[WHAT IS EXPECTED] Print exactly the lines from the one that contains "school desk: (227, 416)" through the final line of the entries below, both included, and nothing else; omit the pictures.

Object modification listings
-*-*-
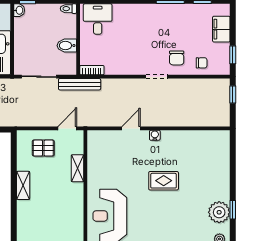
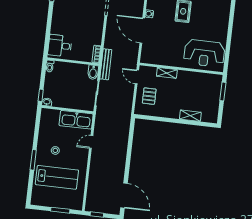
bidet: (67, 46) -> (93, 72), moved
door: (131, 128) -> (142, 31), width x1.87
shelving: (23, 185) -> (190, 116), moved

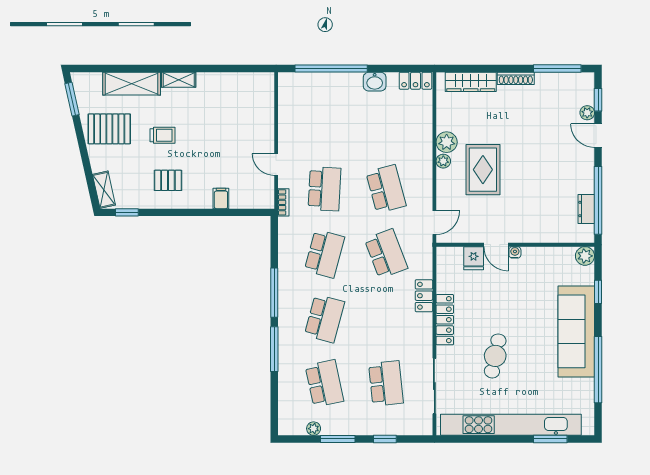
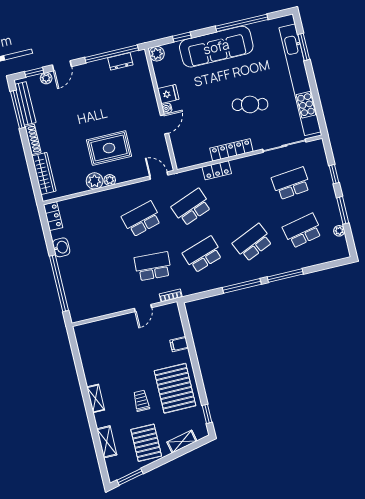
bench: (562, 80) -> (25, 103), added
shelving: (132, 84) -> (107, 442), width x0.67, depth x0.75
pallet: (168, 180) -> (175, 388), width x2.05, depth x2.00
shelving: (104, 190) -> (182, 442), moved
school desk: (324, 254) -> (203, 254), turned -33
fridge: (474, 258) -> (168, 94), moved
school desk: (324, 319) -> (253, 243), turned -39

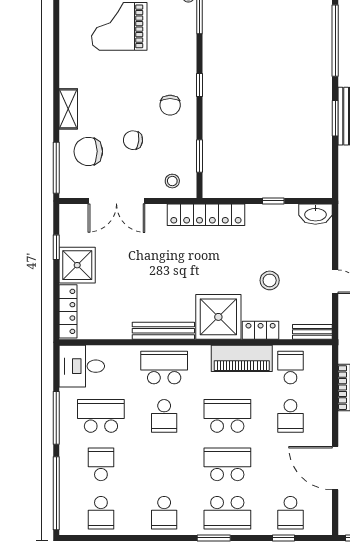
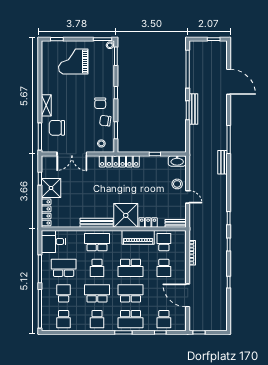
chair: (133, 140) -> (105, 121), moved
stool: (270, 280) -> (177, 184), moved
school desk: (227, 416) -> (130, 268), turned 180
school desk: (164, 464) -> (97, 293), added

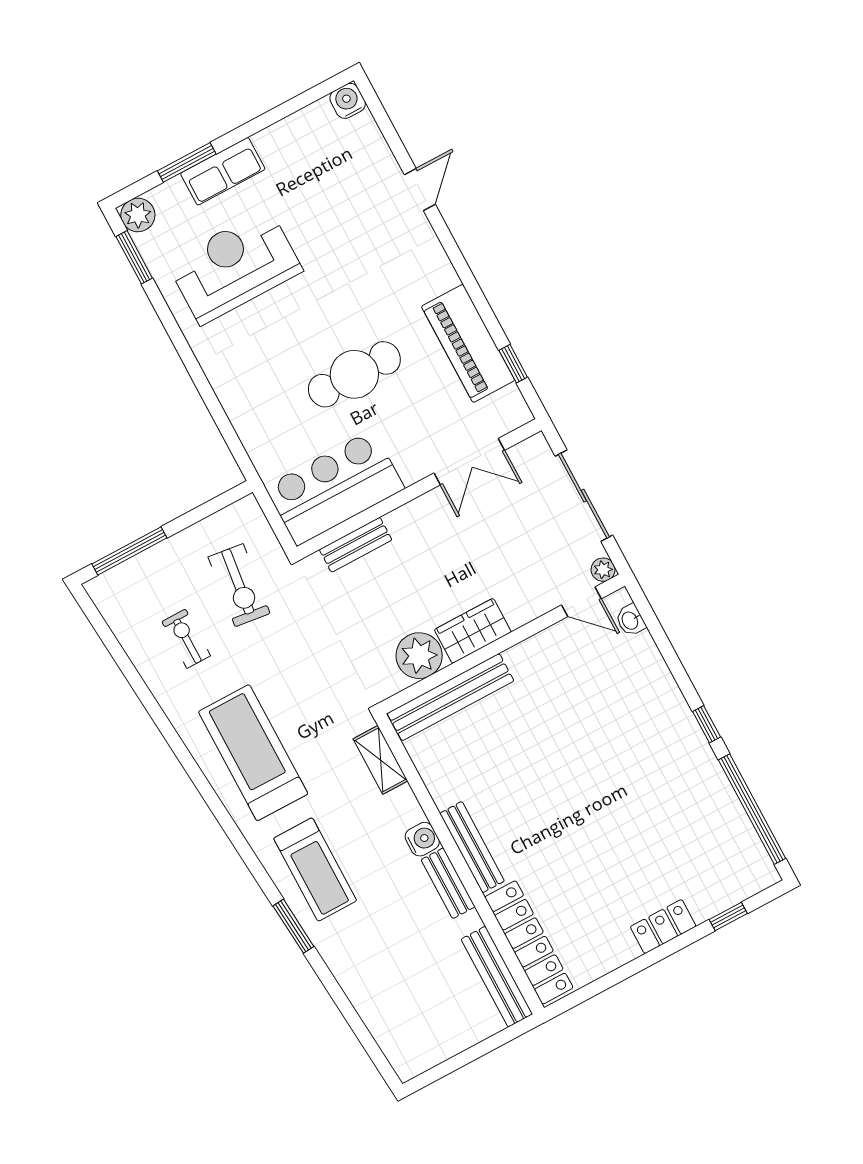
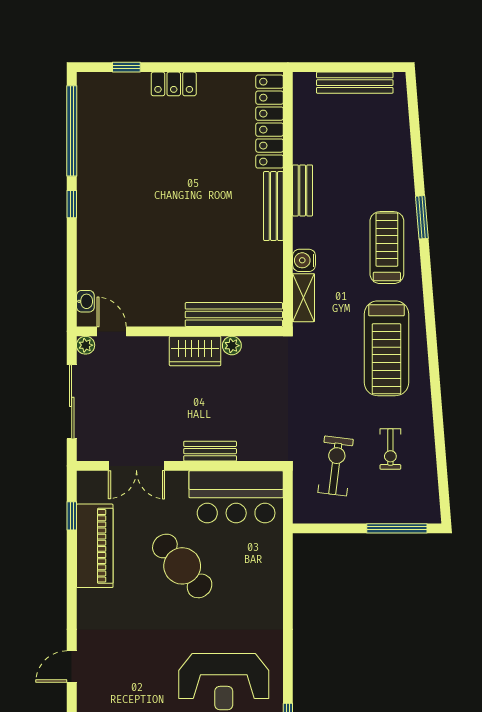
cafe table: (354, 374) -> (182, 566), turned 49
double door: (469, 462) -> (136, 466), swing flipped
bench: (356, 545) -> (210, 451), moved
plant: (419, 656) -> (232, 346), width x0.53, depth x0.53
water cooler: (422, 839) -> (304, 260), moved
bench: (497, 977) -> (355, 83), moved, turned 90

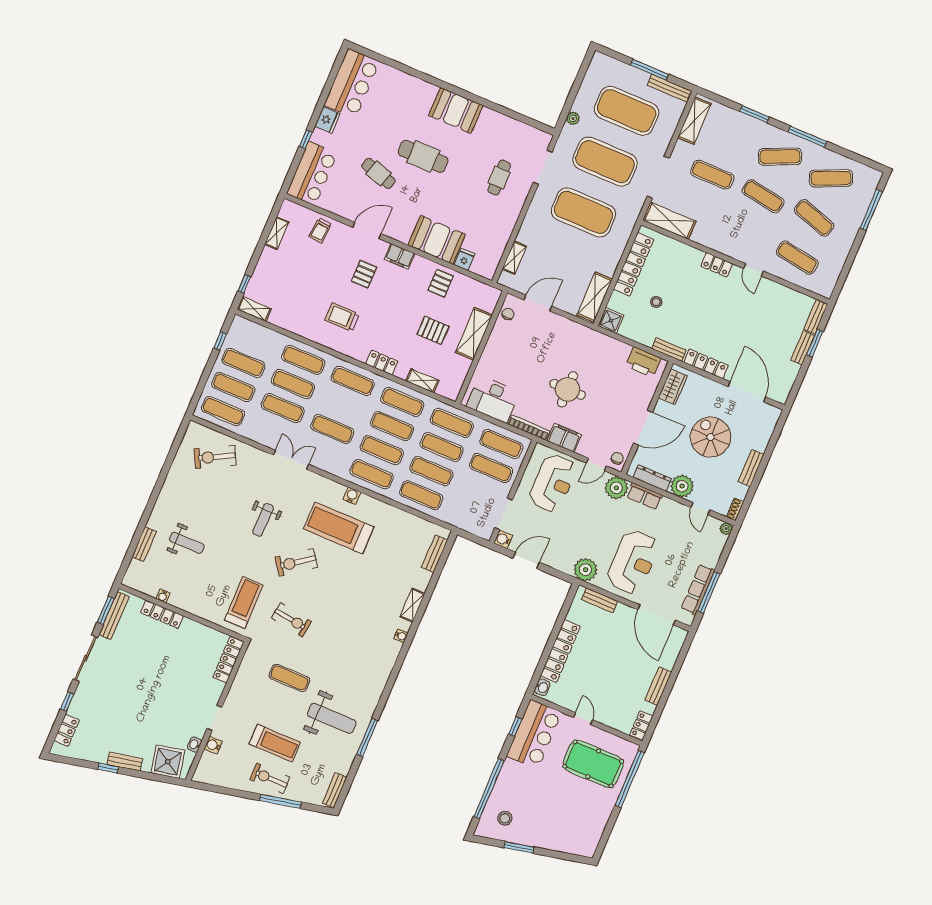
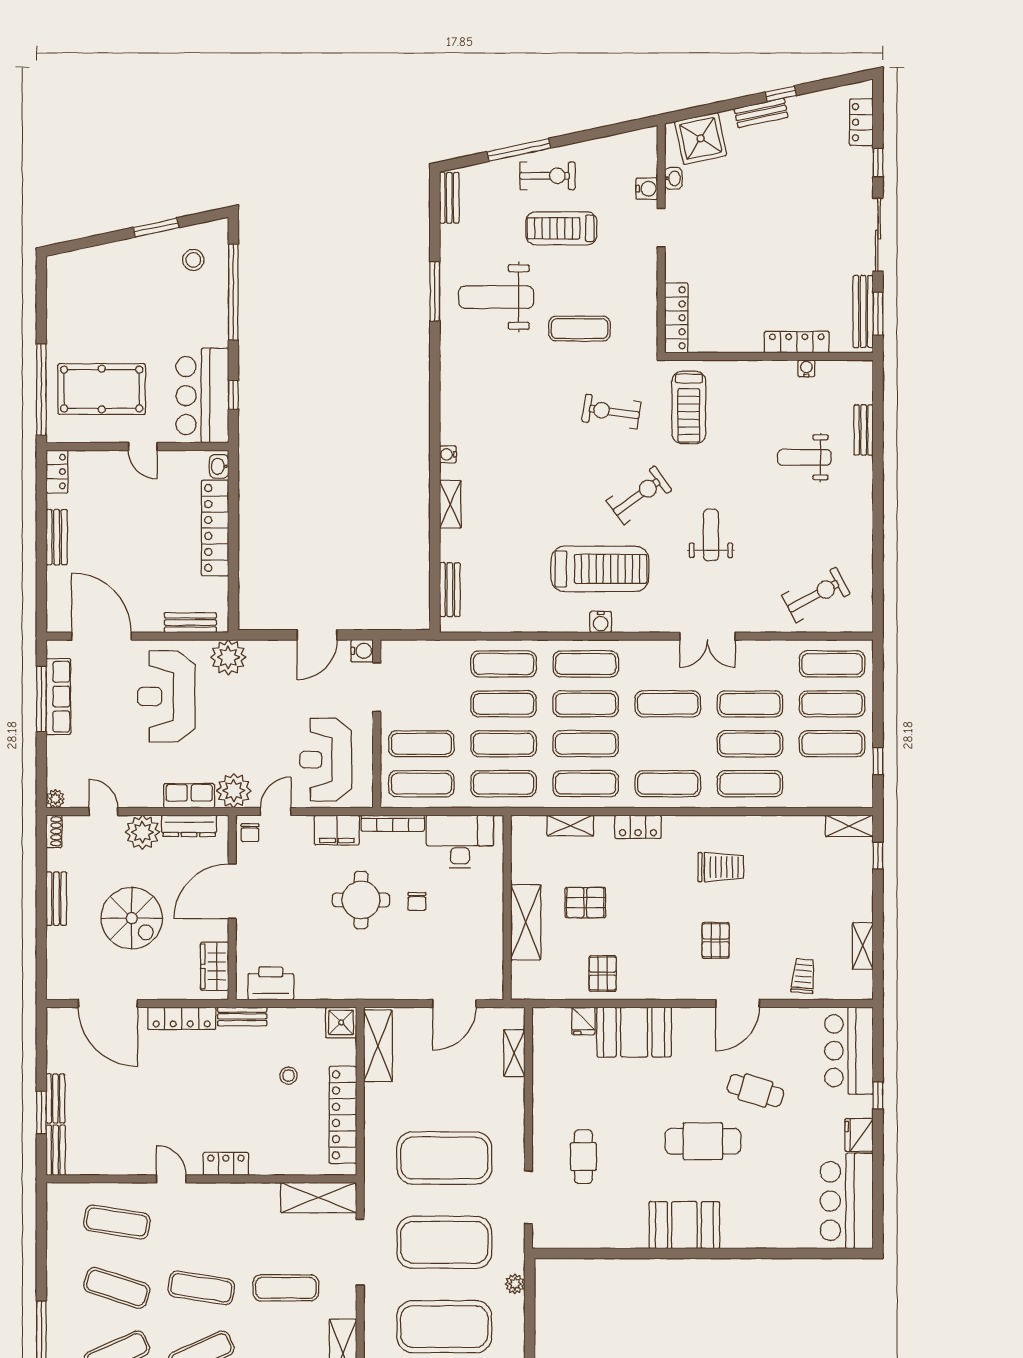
filing cabinet: (400, 256) -> (676, 987), removed
chair: (508, 314) -> (417, 901), moved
-*-*-
[SOLUTION TO THE PROBLEM]
school desk: (227, 416) -> (130, 268), turned 180
school desk: (164, 464) -> (97, 293), added

cafe table: (354, 374) -> (182, 566), turned 49
double door: (469, 462) -> (136, 466), swing flipped
bench: (356, 545) -> (210, 451), moved
plant: (419, 656) -> (232, 346), width x0.53, depth x0.53
water cooler: (422, 839) -> (304, 260), moved
bench: (497, 977) -> (355, 83), moved, turned 90

filing cabinet: (400, 256) -> (676, 987), removed
chair: (508, 314) -> (417, 901), moved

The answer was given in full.